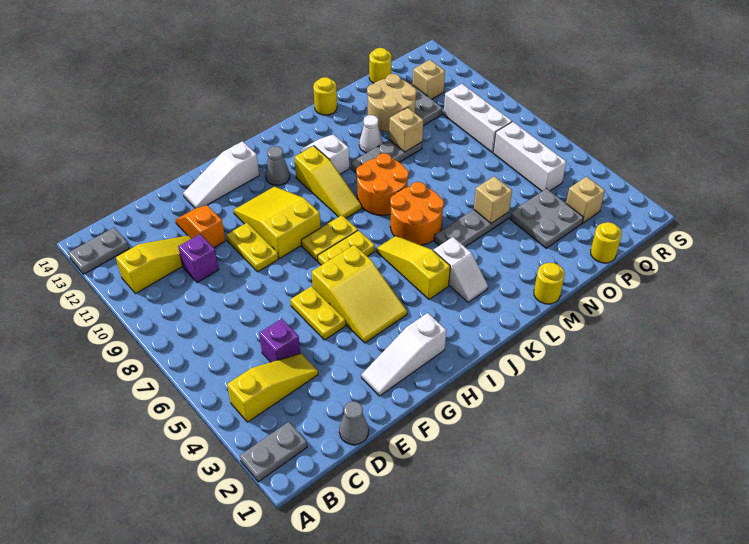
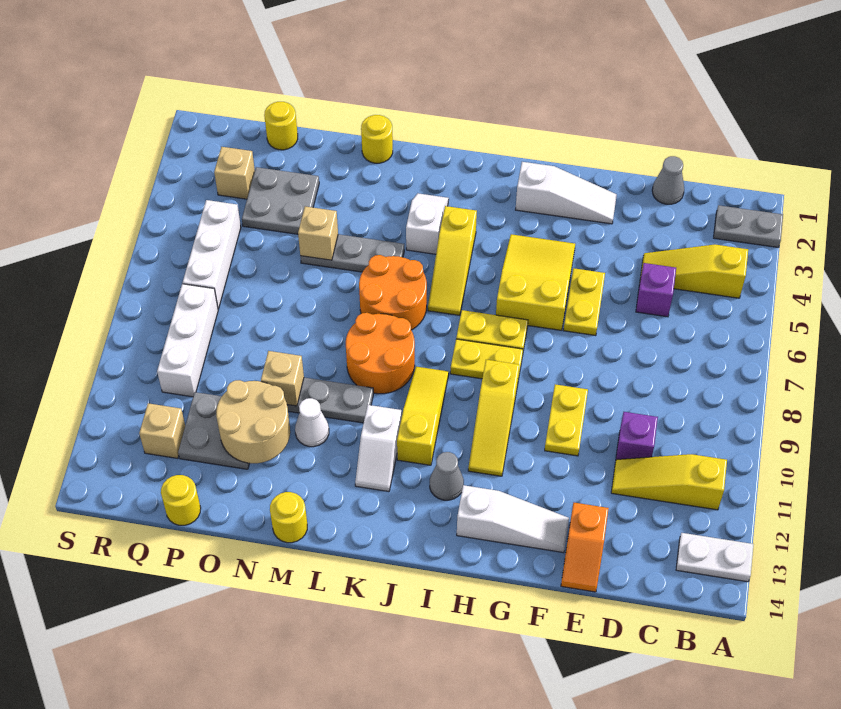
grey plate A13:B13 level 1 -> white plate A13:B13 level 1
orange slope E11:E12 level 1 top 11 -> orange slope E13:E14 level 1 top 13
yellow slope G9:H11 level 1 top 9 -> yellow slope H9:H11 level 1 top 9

■ To do: Using the material above, gather every line that includes "slope".

■ Answer area:
orange slope E11:E12 level 1 top 11 -> orange slope E13:E14 level 1 top 13
yellow slope G9:H11 level 1 top 9 -> yellow slope H9:H11 level 1 top 9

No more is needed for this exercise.